Instructions to follow:
Would you please set down the lines of the data from the one containing "camera: 35 degrees left, 5 degrees down" to the final line, exactly and only those?
[[ Dataset records, beginning ]]
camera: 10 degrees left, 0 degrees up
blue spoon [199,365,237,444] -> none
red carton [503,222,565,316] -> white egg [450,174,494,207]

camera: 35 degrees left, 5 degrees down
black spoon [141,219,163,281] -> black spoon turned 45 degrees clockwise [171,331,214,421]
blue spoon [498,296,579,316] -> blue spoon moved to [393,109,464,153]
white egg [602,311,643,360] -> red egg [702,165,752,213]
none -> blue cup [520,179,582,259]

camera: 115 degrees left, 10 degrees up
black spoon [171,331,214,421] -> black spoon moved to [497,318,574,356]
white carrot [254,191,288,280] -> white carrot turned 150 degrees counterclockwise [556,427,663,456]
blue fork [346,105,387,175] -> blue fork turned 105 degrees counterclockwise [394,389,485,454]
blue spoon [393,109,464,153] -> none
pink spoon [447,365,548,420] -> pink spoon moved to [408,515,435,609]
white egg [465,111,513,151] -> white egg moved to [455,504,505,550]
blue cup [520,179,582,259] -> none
[[ Dataset records, end ]]
Answer section:
camera: 35 degrees left, 5 degrees down
black spoon [141,219,163,281] -> black spoon turned 45 degrees clockwise [171,331,214,421]
blue spoon [498,296,579,316] -> blue spoon moved to [393,109,464,153]
white egg [602,311,643,360] -> red egg [702,165,752,213]
none -> blue cup [520,179,582,259]

camera: 115 degrees left, 10 degrees up
black spoon [171,331,214,421] -> black spoon moved to [497,318,574,356]
white carrot [254,191,288,280] -> white carrot turned 150 degrees counterclockwise [556,427,663,456]
blue fork [346,105,387,175] -> blue fork turned 105 degrees counterclockwise [394,389,485,454]
blue spoon [393,109,464,153] -> none
pink spoon [447,365,548,420] -> pink spoon moved to [408,515,435,609]
white egg [465,111,513,151] -> white egg moved to [455,504,505,550]
blue cup [520,179,582,259] -> none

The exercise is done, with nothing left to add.